(Version difference data)
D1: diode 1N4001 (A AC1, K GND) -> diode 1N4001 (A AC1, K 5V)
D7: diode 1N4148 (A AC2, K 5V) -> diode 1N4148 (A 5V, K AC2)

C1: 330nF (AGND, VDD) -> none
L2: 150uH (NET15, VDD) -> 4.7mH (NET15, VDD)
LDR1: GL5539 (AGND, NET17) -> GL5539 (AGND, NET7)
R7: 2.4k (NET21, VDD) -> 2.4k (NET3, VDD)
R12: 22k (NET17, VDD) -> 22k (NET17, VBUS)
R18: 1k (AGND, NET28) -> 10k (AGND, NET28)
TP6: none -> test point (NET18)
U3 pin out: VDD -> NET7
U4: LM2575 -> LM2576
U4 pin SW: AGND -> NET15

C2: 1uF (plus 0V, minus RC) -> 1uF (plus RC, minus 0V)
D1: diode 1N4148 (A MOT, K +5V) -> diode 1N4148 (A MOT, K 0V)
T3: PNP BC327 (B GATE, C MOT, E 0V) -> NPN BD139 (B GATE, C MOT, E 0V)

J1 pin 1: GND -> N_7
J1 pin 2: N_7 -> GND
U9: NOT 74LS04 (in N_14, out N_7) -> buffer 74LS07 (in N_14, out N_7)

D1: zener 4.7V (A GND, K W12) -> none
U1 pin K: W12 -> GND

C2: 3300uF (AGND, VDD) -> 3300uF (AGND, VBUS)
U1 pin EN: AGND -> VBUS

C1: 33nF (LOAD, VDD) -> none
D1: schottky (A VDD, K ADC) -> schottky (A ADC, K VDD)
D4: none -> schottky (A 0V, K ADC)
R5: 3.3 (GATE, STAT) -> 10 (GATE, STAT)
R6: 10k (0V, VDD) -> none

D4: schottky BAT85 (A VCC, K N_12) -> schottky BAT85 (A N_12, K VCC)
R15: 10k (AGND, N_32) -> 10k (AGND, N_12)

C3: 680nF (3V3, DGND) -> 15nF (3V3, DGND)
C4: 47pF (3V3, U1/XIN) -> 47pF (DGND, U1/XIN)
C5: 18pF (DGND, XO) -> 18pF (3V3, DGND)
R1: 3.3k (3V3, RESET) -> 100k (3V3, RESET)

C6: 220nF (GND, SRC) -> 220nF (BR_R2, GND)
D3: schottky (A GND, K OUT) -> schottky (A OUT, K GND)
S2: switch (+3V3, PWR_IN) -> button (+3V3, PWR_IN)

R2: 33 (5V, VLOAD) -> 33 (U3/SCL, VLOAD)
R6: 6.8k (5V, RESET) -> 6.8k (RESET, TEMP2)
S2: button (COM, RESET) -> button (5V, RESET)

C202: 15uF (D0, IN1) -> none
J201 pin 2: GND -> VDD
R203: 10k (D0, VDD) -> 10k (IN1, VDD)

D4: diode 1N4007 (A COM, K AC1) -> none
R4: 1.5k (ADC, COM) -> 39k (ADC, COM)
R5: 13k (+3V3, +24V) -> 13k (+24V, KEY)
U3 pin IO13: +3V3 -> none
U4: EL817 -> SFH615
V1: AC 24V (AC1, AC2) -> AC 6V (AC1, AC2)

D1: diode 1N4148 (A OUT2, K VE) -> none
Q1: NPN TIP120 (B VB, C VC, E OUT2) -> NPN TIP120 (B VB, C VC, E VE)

[WHAT THIS TASK INVOLVES] An exact copy of the lines above, from the one containing "T3: PNP BC327" down to the one containing "V1: AC 24V (AC1, AC2) -> AC 6V (AC1, AC2)" and including both, is the whole answer; retype it and nothing else.

[SOLVED PROBLEM]
T3: PNP BC327 (B GATE, C MOT, E 0V) -> NPN BD139 (B GATE, C MOT, E 0V)

J1 pin 1: GND -> N_7
J1 pin 2: N_7 -> GND
U9: NOT 74LS04 (in N_14, out N_7) -> buffer 74LS07 (in N_14, out N_7)

D1: zener 4.7V (A GND, K W12) -> none
U1 pin K: W12 -> GND

C2: 3300uF (AGND, VDD) -> 3300uF (AGND, VBUS)
U1 pin EN: AGND -> VBUS

C1: 33nF (LOAD, VDD) -> none
D1: schottky (A VDD, K ADC) -> schottky (A ADC, K VDD)
D4: none -> schottky (A 0V, K ADC)
R5: 3.3 (GATE, STAT) -> 10 (GATE, STAT)
R6: 10k (0V, VDD) -> none

D4: schottky BAT85 (A VCC, K N_12) -> schottky BAT85 (A N_12, K VCC)
R15: 10k (AGND, N_32) -> 10k (AGND, N_12)

C3: 680nF (3V3, DGND) -> 15nF (3V3, DGND)
C4: 47pF (3V3, U1/XIN) -> 47pF (DGND, U1/XIN)
C5: 18pF (DGND, XO) -> 18pF (3V3, DGND)
R1: 3.3k (3V3, RESET) -> 100k (3V3, RESET)

C6: 220nF (GND, SRC) -> 220nF (BR_R2, GND)
D3: schottky (A GND, K OUT) -> schottky (A OUT, K GND)
S2: switch (+3V3, PWR_IN) -> button (+3V3, PWR_IN)

R2: 33 (5V, VLOAD) -> 33 (U3/SCL, VLOAD)
R6: 6.8k (5V, RESET) -> 6.8k (RESET, TEMP2)
S2: button (COM, RESET) -> button (5V, RESET)

C202: 15uF (D0, IN1) -> none
J201 pin 2: GND -> VDD
R203: 10k (D0, VDD) -> 10k (IN1, VDD)

D4: diode 1N4007 (A COM, K AC1) -> none
R4: 1.5k (ADC, COM) -> 39k (ADC, COM)
R5: 13k (+3V3, +24V) -> 13k (+24V, KEY)
U3 pin IO13: +3V3 -> none
U4: EL817 -> SFH615
V1: AC 24V (AC1, AC2) -> AC 6V (AC1, AC2)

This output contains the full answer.